Description of the task: An exact, word-for-word copy of the entries is required, beginning at the line that contains "purple headphones: none" and ending at the last line, both included.

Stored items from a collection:
###

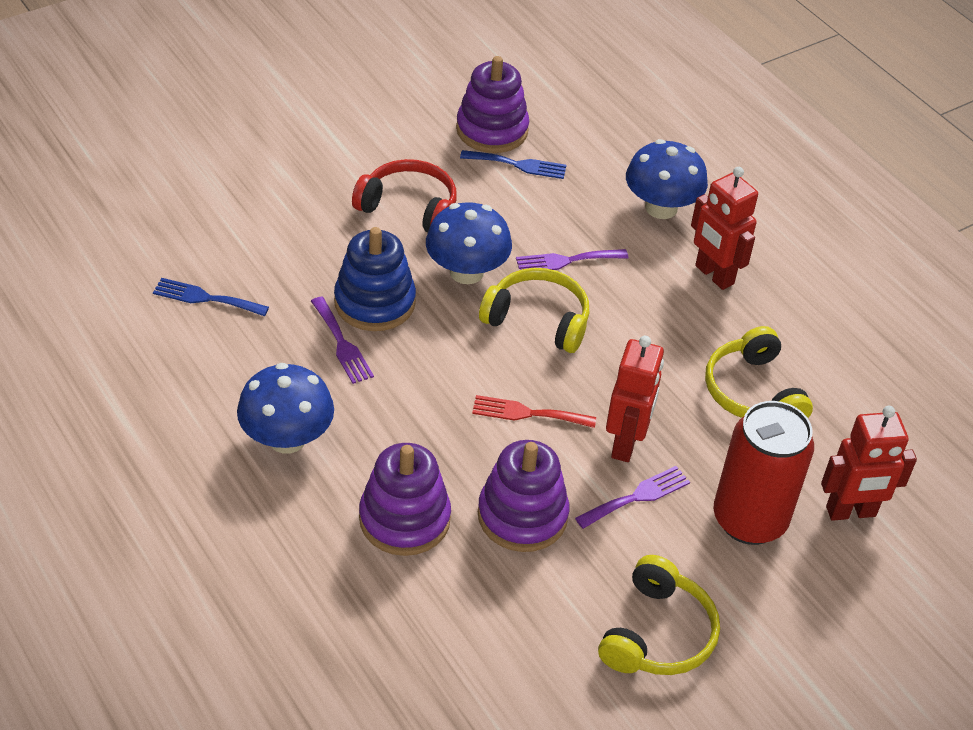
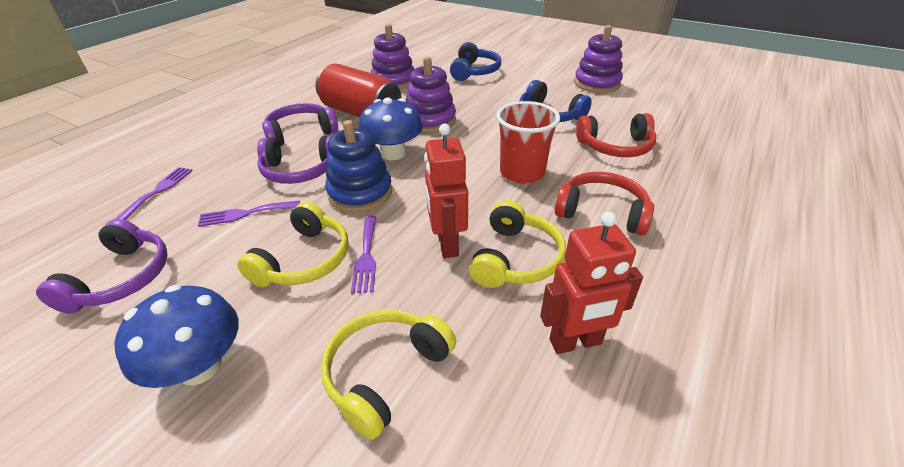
blue fork: [153,278,269,316] [460,150,566,179] = 2 -> none = 0
blue headphones: none = 0 -> [450,42,501,81] [519,80,592,122] = 2
blue mushroom: [237,363,334,454] [426,202,512,284] [626,139,708,219] = 3 -> [114,285,239,388] [359,97,423,160] = 2
purple headphones: none = 0 -> [36,219,168,314] [257,135,333,184] [262,103,338,146] = 3
red cup: none = 0 -> [496,101,560,184] = 1
red fork: [472,395,596,428] = 1 -> none = 0
red headphones: [352,159,457,233] = 1 -> [555,172,654,235] [576,113,656,157] = 2
red robot: [606,336,664,462] [691,167,758,290] [821,406,917,521] = 3 -> [424,124,468,258] [540,211,643,354] = 2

###

Exercise output:
purple headphones: none = 0 -> [36,219,168,314] [257,135,333,184] [262,103,338,146] = 3
red cup: none = 0 -> [496,101,560,184] = 1
red fork: [472,395,596,428] = 1 -> none = 0
red headphones: [352,159,457,233] = 1 -> [555,172,654,235] [576,113,656,157] = 2
red robot: [606,336,664,462] [691,167,758,290] [821,406,917,521] = 3 -> [424,124,468,258] [540,211,643,354] = 2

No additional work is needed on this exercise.